▼▼▼

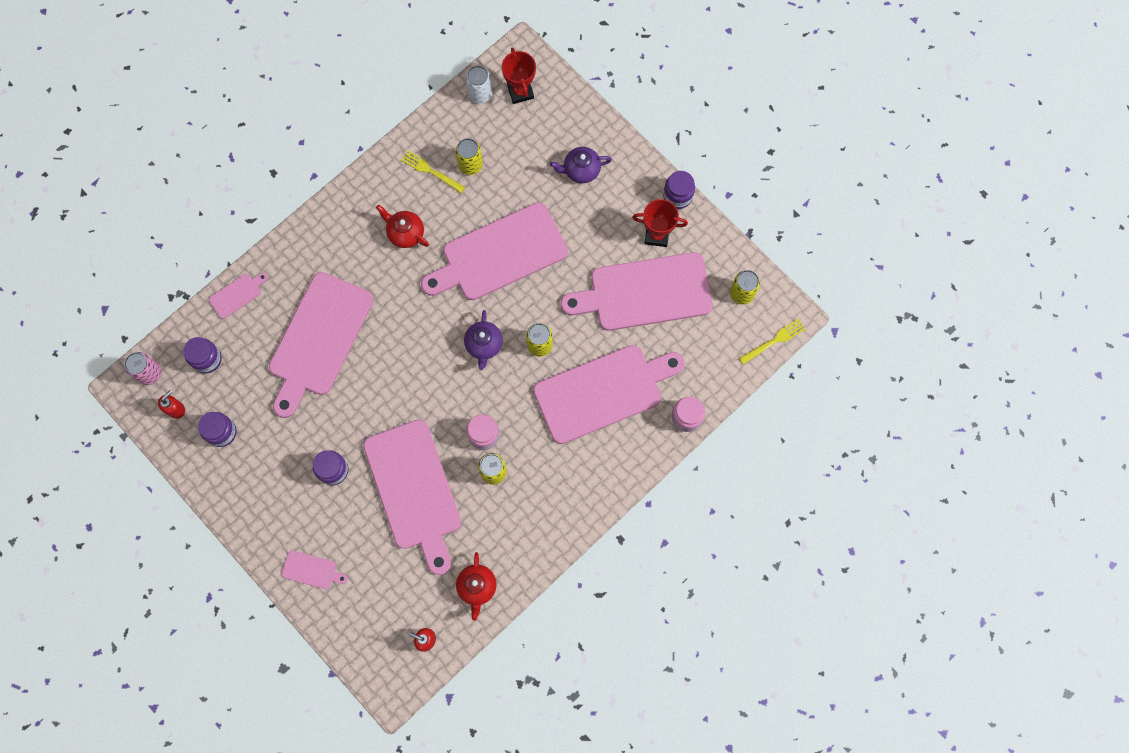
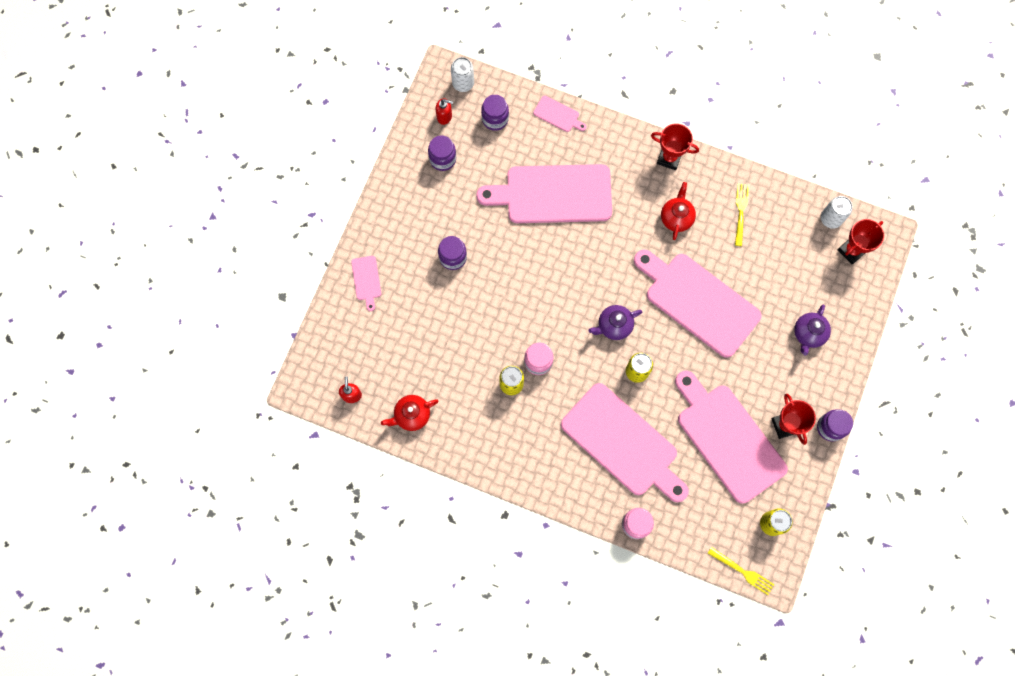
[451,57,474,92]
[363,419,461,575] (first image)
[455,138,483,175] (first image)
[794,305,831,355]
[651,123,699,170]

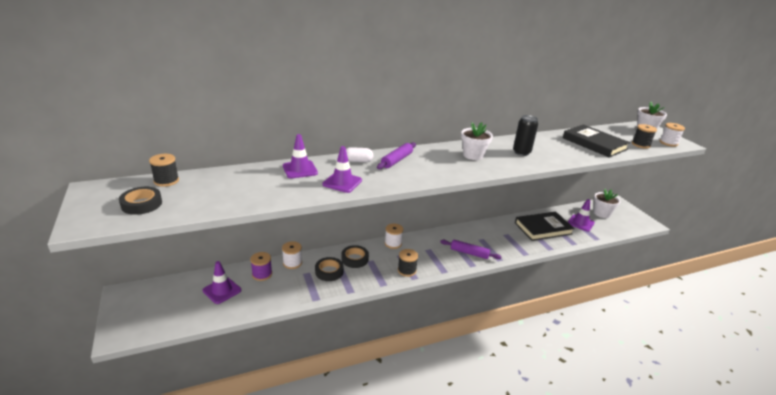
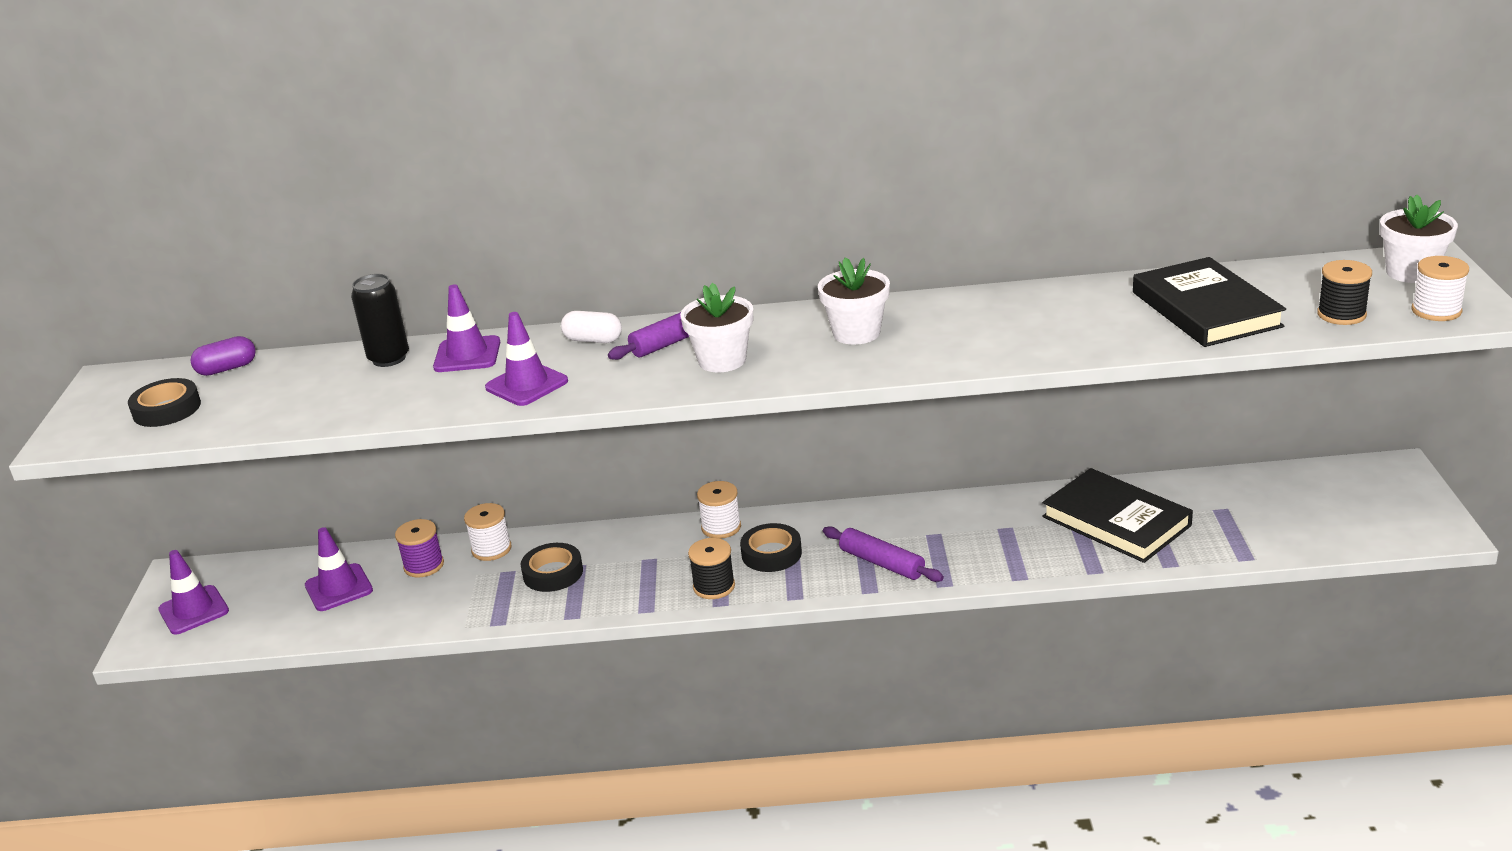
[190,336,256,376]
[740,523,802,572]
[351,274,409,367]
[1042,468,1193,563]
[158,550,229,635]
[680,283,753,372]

▲▲▲

Both ends included, copy the lines from the one holding "[455,138,483,175] (first image)" to the last line of the entries exactly, with all pictures left out.

[455,138,483,175] (first image)
[794,305,831,355]
[651,123,699,170]

[190,336,256,376]
[740,523,802,572]
[351,274,409,367]
[1042,468,1193,563]
[158,550,229,635]
[680,283,753,372]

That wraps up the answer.